▸ Exercise
For this exercise, return exactly the lines of the material below that begin at the one with "yellow pan: 8 -> 7" and stop after the one with "red mouse: 2 -> 0".

▸ Material provided
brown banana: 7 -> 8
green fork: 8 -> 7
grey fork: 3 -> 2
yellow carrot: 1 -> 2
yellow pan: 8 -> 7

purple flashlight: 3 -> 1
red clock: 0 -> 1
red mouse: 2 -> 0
==
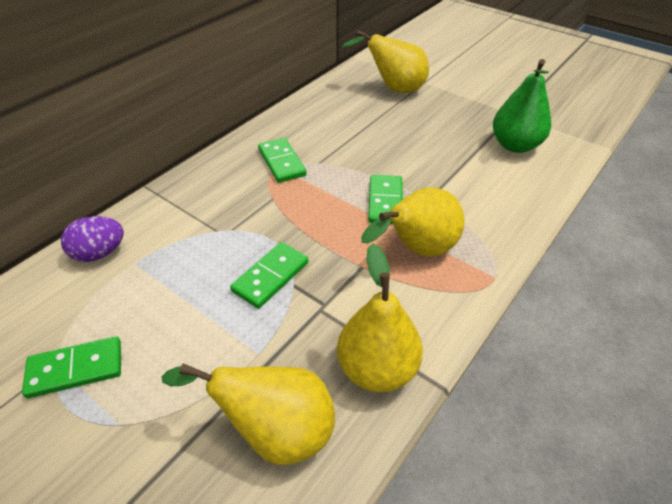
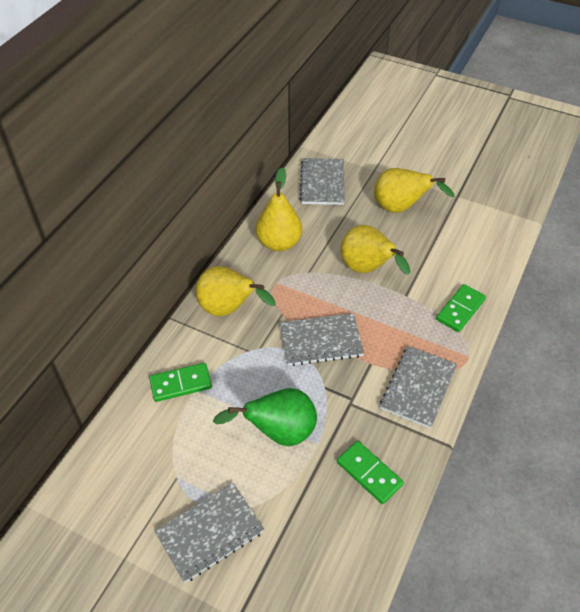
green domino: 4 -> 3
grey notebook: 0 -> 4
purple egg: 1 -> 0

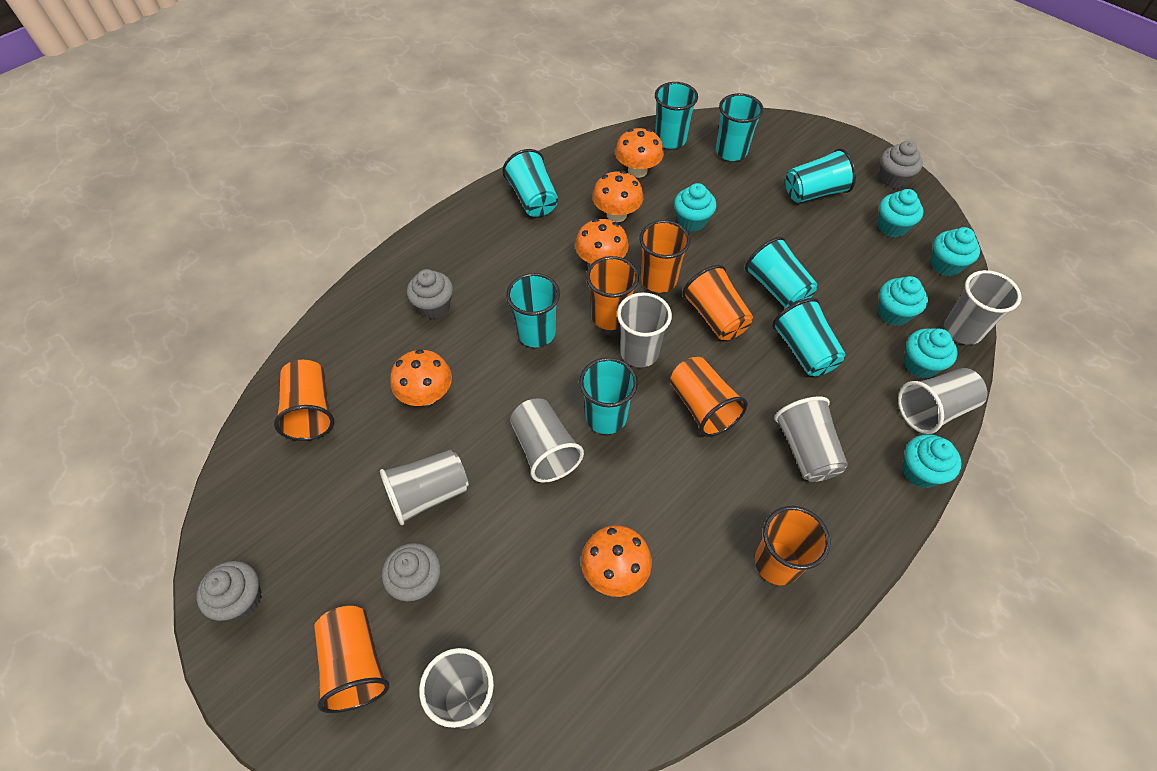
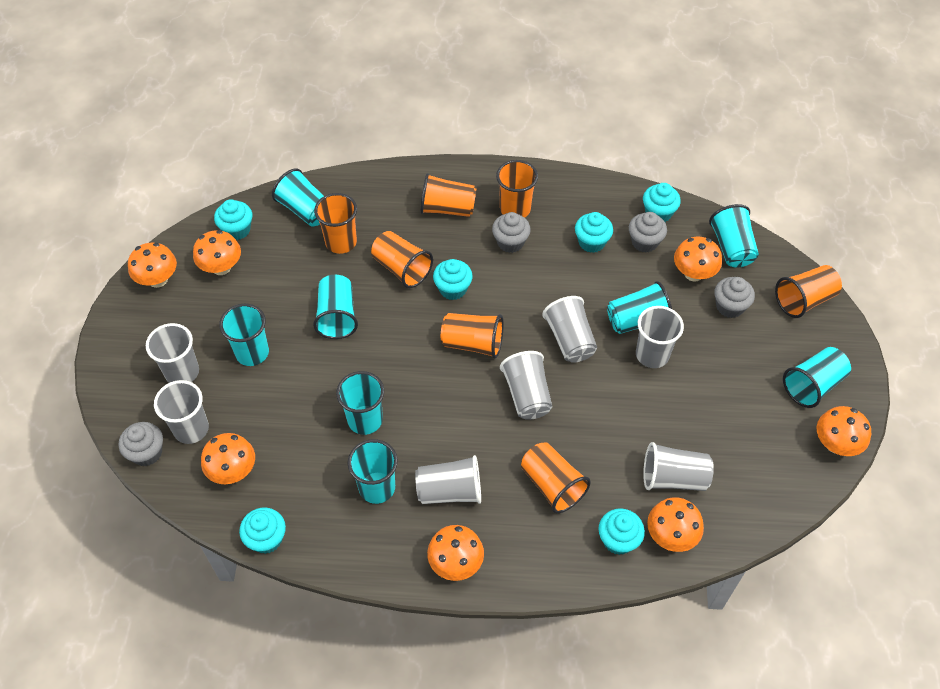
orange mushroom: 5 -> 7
==
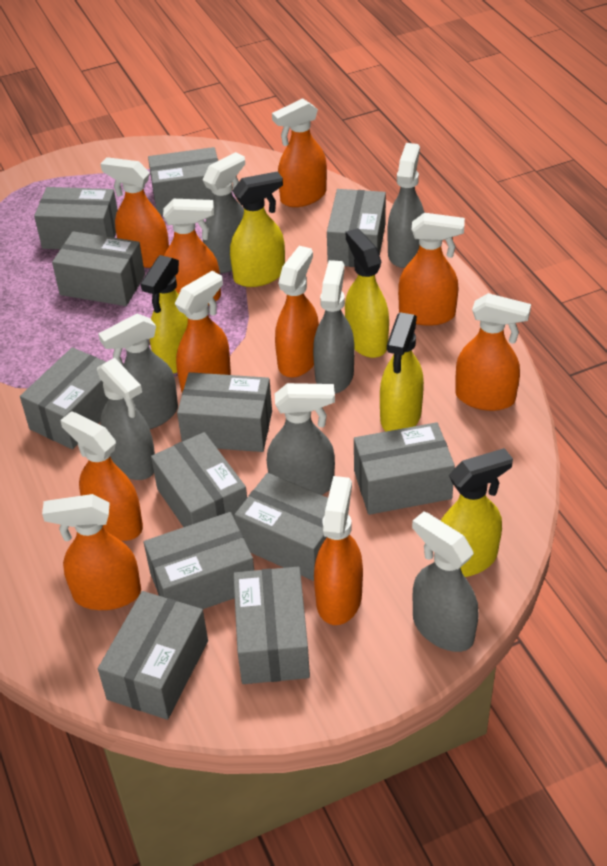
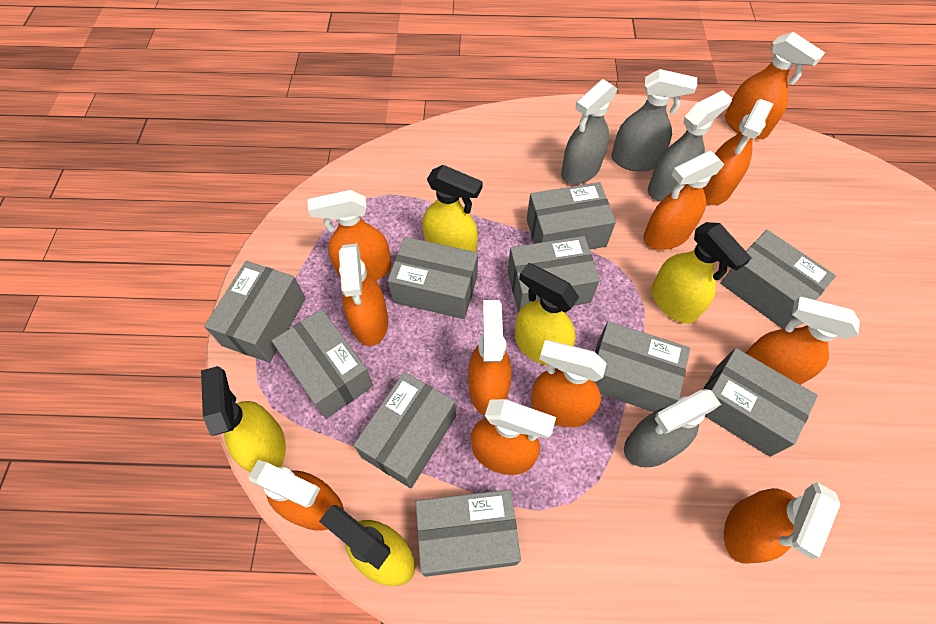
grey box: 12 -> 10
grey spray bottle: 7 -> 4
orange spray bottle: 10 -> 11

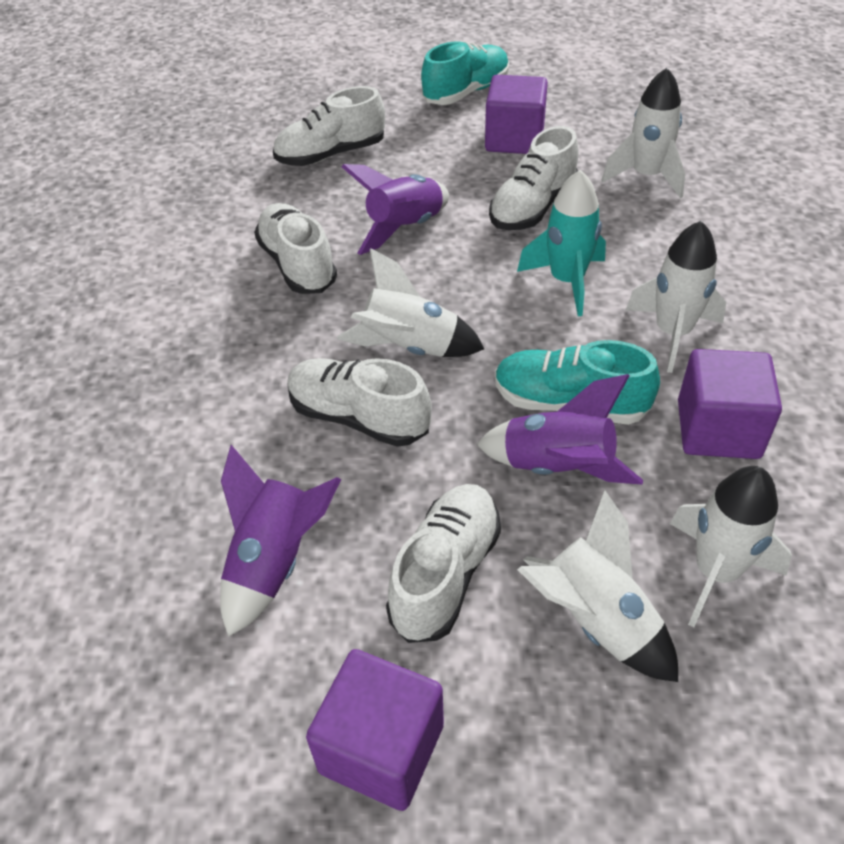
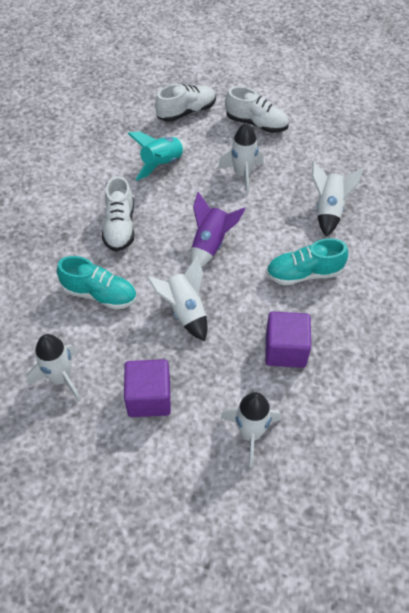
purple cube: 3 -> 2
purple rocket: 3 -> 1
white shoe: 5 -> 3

▸ Answer area
yellow pan: 8 -> 7

purple flashlight: 3 -> 1
red clock: 0 -> 1
red mouse: 2 -> 0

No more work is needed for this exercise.